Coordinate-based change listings
__________

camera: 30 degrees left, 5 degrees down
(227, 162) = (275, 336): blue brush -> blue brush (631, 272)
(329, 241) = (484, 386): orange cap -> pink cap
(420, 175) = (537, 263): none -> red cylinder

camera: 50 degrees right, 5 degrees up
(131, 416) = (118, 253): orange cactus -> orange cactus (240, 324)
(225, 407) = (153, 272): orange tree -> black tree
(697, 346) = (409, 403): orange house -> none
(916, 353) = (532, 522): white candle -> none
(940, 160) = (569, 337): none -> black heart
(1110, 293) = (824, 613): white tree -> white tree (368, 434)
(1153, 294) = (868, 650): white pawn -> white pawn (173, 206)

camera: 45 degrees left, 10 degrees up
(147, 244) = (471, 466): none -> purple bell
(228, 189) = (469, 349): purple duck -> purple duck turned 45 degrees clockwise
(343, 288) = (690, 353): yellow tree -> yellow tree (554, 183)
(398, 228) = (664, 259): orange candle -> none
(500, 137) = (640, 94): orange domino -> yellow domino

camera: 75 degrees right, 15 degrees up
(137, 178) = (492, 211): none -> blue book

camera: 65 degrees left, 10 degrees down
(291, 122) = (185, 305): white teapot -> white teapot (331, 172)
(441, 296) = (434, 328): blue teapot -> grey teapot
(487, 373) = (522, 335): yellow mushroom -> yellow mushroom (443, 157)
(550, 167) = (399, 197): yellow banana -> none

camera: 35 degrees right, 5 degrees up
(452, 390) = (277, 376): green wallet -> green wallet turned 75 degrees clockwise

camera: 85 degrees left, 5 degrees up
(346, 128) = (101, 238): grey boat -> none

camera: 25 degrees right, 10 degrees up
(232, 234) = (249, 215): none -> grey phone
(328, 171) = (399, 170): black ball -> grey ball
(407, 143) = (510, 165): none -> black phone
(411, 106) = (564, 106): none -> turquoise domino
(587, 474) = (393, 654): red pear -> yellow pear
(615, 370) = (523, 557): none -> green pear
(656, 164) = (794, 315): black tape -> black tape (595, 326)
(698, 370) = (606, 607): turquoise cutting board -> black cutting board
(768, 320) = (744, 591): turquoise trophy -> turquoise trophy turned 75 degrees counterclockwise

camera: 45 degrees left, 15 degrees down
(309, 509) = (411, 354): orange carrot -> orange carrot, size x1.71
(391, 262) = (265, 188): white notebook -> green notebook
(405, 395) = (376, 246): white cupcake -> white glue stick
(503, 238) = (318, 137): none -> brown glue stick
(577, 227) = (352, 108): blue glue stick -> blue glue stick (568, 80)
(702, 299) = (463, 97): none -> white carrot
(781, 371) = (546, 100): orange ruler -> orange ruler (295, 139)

__________

● **REQUIRED WORK**
Print the lines above from the one with "(1110, 293) = (824, 613): white" through the one with "(500, 137) = (640, 94): orange", both included, exactly as written and nothing more.

● **EXERCISE OUTPUT**
(1110, 293) = (824, 613): white tree -> white tree (368, 434)
(1153, 294) = (868, 650): white pawn -> white pawn (173, 206)

camera: 45 degrees left, 10 degrees up
(147, 244) = (471, 466): none -> purple bell
(228, 189) = (469, 349): purple duck -> purple duck turned 45 degrees clockwise
(343, 288) = (690, 353): yellow tree -> yellow tree (554, 183)
(398, 228) = (664, 259): orange candle -> none
(500, 137) = (640, 94): orange domino -> yellow domino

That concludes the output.